DATA SECTION:
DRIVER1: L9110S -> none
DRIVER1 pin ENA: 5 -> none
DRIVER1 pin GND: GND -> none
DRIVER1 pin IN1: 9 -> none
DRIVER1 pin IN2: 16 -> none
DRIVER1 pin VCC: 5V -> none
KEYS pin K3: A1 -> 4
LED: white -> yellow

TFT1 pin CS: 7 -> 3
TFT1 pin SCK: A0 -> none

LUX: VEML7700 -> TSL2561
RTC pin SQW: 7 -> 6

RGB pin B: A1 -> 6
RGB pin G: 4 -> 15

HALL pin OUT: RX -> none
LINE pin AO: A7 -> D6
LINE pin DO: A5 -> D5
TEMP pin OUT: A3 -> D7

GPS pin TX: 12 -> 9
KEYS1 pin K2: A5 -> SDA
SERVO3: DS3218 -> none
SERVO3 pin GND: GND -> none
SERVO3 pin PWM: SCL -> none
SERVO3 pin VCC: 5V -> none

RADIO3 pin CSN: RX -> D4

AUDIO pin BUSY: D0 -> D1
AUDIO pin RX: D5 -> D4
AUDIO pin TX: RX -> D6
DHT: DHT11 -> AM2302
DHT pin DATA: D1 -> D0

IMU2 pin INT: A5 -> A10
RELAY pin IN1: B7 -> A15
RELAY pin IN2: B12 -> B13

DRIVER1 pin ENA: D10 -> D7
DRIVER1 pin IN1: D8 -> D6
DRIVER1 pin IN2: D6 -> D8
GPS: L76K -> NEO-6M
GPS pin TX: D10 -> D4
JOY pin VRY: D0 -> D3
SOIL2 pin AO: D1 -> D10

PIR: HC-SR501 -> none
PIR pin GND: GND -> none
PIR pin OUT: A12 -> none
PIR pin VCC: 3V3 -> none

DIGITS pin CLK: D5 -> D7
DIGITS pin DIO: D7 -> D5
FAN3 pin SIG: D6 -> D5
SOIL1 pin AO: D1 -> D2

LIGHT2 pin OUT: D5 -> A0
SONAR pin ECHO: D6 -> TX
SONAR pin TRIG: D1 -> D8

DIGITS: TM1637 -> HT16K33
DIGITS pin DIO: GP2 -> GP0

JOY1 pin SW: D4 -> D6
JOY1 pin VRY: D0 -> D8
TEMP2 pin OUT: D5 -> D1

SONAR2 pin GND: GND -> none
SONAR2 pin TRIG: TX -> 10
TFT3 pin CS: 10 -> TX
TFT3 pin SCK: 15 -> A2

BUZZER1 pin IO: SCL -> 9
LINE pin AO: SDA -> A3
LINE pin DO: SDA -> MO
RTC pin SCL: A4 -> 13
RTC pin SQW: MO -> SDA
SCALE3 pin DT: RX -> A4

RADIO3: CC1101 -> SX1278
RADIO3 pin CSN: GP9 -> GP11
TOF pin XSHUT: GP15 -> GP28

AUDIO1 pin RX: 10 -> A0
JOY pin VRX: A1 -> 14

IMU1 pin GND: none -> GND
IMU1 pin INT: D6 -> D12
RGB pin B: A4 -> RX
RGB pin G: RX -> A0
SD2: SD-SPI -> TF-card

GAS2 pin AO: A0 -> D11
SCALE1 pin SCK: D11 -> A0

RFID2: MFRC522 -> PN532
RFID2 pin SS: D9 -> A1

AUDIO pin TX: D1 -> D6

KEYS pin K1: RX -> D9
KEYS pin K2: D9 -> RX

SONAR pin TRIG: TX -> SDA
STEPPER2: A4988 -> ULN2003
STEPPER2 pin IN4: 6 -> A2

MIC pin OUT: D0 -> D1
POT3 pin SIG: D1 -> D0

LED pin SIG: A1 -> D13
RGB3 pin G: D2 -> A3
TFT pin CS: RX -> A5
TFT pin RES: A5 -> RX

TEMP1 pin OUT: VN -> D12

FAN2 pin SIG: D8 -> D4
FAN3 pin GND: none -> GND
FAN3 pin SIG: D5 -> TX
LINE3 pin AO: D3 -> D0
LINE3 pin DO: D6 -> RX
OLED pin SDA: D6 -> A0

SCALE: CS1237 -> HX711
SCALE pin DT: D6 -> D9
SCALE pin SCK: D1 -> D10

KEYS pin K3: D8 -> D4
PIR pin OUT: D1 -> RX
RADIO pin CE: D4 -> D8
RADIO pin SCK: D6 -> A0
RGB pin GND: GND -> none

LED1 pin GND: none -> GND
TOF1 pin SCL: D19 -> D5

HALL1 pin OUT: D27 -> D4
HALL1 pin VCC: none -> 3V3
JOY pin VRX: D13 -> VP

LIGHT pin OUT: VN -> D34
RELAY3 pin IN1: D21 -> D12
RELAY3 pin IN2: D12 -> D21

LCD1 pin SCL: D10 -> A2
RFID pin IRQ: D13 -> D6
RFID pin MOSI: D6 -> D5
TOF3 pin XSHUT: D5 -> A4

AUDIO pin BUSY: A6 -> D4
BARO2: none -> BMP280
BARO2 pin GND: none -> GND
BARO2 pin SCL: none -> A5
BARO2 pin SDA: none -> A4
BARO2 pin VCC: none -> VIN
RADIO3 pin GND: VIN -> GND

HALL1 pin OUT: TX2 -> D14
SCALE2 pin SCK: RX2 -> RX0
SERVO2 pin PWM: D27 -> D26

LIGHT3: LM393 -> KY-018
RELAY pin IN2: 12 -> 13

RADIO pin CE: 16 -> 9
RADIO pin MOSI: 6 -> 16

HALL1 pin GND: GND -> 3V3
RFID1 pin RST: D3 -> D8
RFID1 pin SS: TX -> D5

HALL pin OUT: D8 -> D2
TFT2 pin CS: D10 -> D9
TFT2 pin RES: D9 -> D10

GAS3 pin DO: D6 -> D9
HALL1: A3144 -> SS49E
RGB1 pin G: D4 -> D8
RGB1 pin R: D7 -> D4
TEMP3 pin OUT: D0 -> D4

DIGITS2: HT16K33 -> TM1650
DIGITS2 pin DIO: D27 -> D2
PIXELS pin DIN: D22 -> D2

EXERCISE BRIEF:
Among the entries above, the line containing "TEMP pin OUT: A3 -> D7", the line containing "IMU1 pin GND: none -> GND", and all lines between them are to be restated word for word; nothing else belongs in the reply.

TASK RESULT:
TEMP pin OUT: A3 -> D7

GPS pin TX: 12 -> 9
KEYS1 pin K2: A5 -> SDA
SERVO3: DS3218 -> none
SERVO3 pin GND: GND -> none
SERVO3 pin PWM: SCL -> none
SERVO3 pin VCC: 5V -> none

RADIO3 pin CSN: RX -> D4

AUDIO pin BUSY: D0 -> D1
AUDIO pin RX: D5 -> D4
AUDIO pin TX: RX -> D6
DHT: DHT11 -> AM2302
DHT pin DATA: D1 -> D0

IMU2 pin INT: A5 -> A10
RELAY pin IN1: B7 -> A15
RELAY pin IN2: B12 -> B13

DRIVER1 pin ENA: D10 -> D7
DRIVER1 pin IN1: D8 -> D6
DRIVER1 pin IN2: D6 -> D8
GPS: L76K -> NEO-6M
GPS pin TX: D10 -> D4
JOY pin VRY: D0 -> D3
SOIL2 pin AO: D1 -> D10

PIR: HC-SR501 -> none
PIR pin GND: GND -> none
PIR pin OUT: A12 -> none
PIR pin VCC: 3V3 -> none

DIGITS pin CLK: D5 -> D7
DIGITS pin DIO: D7 -> D5
FAN3 pin SIG: D6 -> D5
SOIL1 pin AO: D1 -> D2

LIGHT2 pin OUT: D5 -> A0
SONAR pin ECHO: D6 -> TX
SONAR pin TRIG: D1 -> D8

DIGITS: TM1637 -> HT16K33
DIGITS pin DIO: GP2 -> GP0

JOY1 pin SW: D4 -> D6
JOY1 pin VRY: D0 -> D8
TEMP2 pin OUT: D5 -> D1

SONAR2 pin GND: GND -> none
SONAR2 pin TRIG: TX -> 10
TFT3 pin CS: 10 -> TX
TFT3 pin SCK: 15 -> A2

BUZZER1 pin IO: SCL -> 9
LINE pin AO: SDA -> A3
LINE pin DO: SDA -> MO
RTC pin SCL: A4 -> 13
RTC pin SQW: MO -> SDA
SCALE3 pin DT: RX -> A4

RADIO3: CC1101 -> SX1278
RADIO3 pin CSN: GP9 -> GP11
TOF pin XSHUT: GP15 -> GP28

AUDIO1 pin RX: 10 -> A0
JOY pin VRX: A1 -> 14

IMU1 pin GND: none -> GND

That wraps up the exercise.